**WHAT IS ASKED:**
Retype every line of the rows below without changing a character, and leave the pictures out.

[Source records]
===============

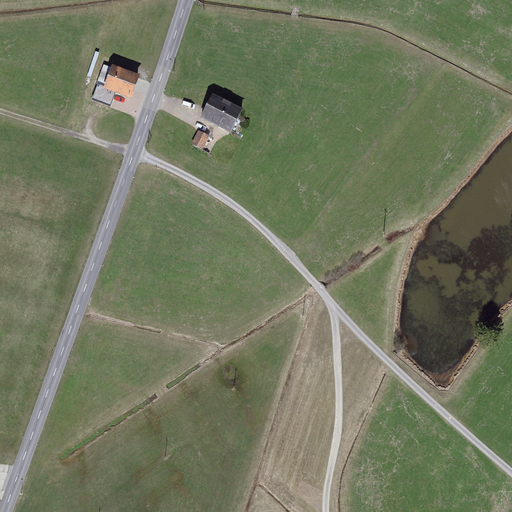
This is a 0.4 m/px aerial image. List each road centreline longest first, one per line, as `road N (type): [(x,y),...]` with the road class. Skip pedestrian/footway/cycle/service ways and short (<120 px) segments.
road 1 (secondary): [(5,511),(183,0)]
road 2 (track): [(133,152),(223,198),(258,226),(511,472)]
road 3 (track): [(328,511),(352,323)]
road 4 (track): [(0,112),(132,155)]
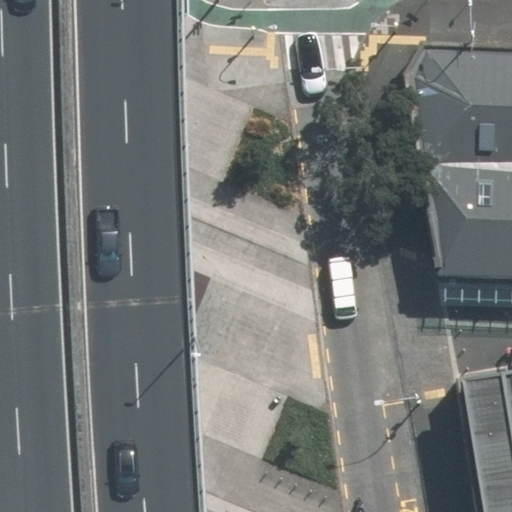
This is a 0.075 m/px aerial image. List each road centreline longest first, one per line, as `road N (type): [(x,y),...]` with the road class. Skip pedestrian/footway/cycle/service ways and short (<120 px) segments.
road 1 (residential): [(306,0),(372,511)]
road 2 (motorway): [(116,0),(124,397),(137,511)]
road 3 (motorway): [(0,53),(20,511)]
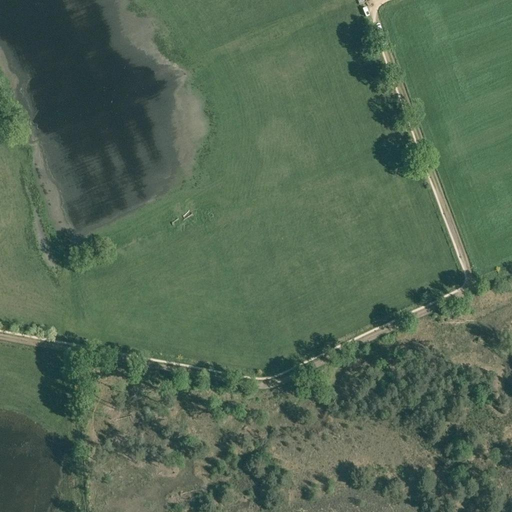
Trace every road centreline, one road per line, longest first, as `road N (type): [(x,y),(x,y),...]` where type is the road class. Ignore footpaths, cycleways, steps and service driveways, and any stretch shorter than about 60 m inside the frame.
road 1 (track): [(469,291),(267,382),(0,334)]
road 2 (track): [(377,0),(374,20),(468,269),(469,291)]
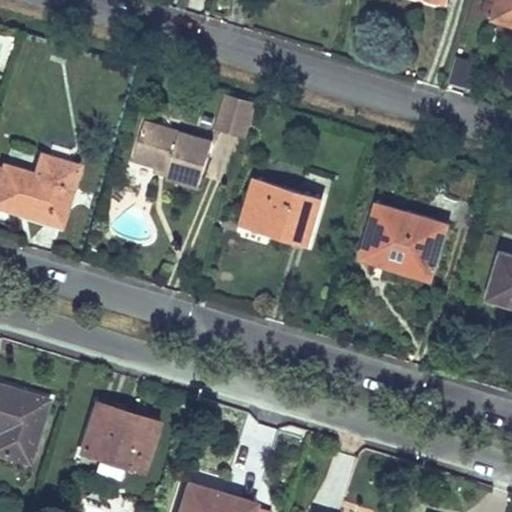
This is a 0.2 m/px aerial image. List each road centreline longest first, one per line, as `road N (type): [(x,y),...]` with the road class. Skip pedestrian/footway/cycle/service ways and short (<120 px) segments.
road 1 (residential): [(0,313),(511,468),(511,414),(0,259)]
road 2 (residential): [(511,135),(73,0)]
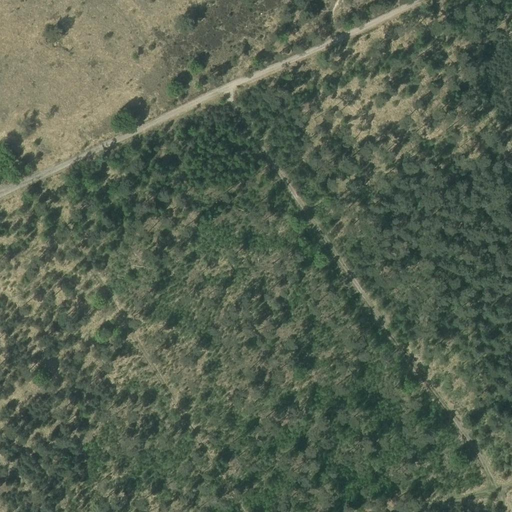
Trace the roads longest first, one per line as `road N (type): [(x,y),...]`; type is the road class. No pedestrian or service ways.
road 1 (track): [(225,91),(496,487)]
road 2 (track): [(225,91),(0,192)]
road 3 (track): [(424,0),(225,91)]
road 4 (track): [(363,511),(496,487)]
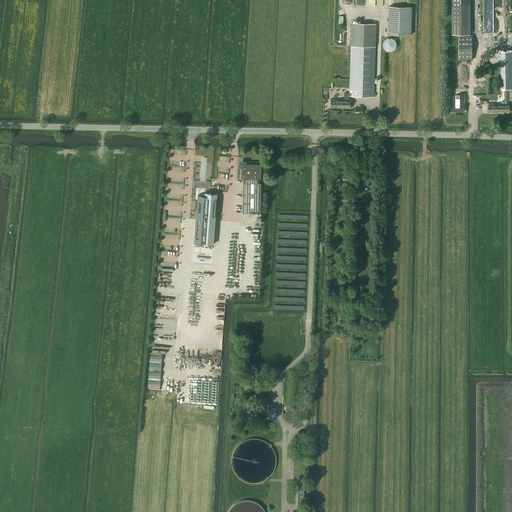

===============

**TASK RESPONSE:**
This is a 0.4 m/px aerial image. List each road centreline longest first, one per line, as `road N (type): [(x,y),...]` with the road class. Skip pedestrian/footway/cycle/service ways and short (<120 px) segments.
road 1 (secondary): [(5,511),(183,0)]
road 2 (track): [(133,152),(223,198),(258,226),(511,472)]
road 3 (track): [(328,511),(352,323)]
road 4 (track): [(0,112),(132,155)]
This is a 0.075 m/px aerial image. List each road centreline longest first, one per line, as `road N (type): [(x,y),...]` with the road class. Skip pedestrian/footway/cycle/service ways and short (<120 px) segments.
road 1 (residential): [(306,0),(372,511)]
road 2 (motorway): [(116,0),(124,397),(137,511)]
road 3 (motorway): [(0,53),(20,511)]
Trace every road centreline, one road per line, longest first, as `road N (type): [(x,y),(x,y),...]` where type is the road class. Ignore footpaths, cycleways, steps and service driveways, and any stretch shorter than about 60 m inside the frame.
road 1 (track): [(469,291),(267,382),(0,334)]
road 2 (track): [(377,0),(374,20),(468,269),(469,291)]
This is a 0.2 m/px aerial image. List each road centreline longest first, one per line, as `road N (type): [(x,y),...]` with the road class. Skip pedestrian/footway/cycle/service ways and short (<120 px) segments.
road 1 (residential): [(0,313),(511,468),(511,414),(0,259)]
road 2 (residential): [(511,135),(73,0)]
Trace the roads longest first, one per line as `road N (type): [(x,y),...]`; type is the road class. No pedestrian or service ways.
road 1 (track): [(225,91),(496,487)]
road 2 (track): [(225,91),(0,192)]
road 3 (track): [(424,0),(225,91)]
road 4 (track): [(363,511),(496,487)]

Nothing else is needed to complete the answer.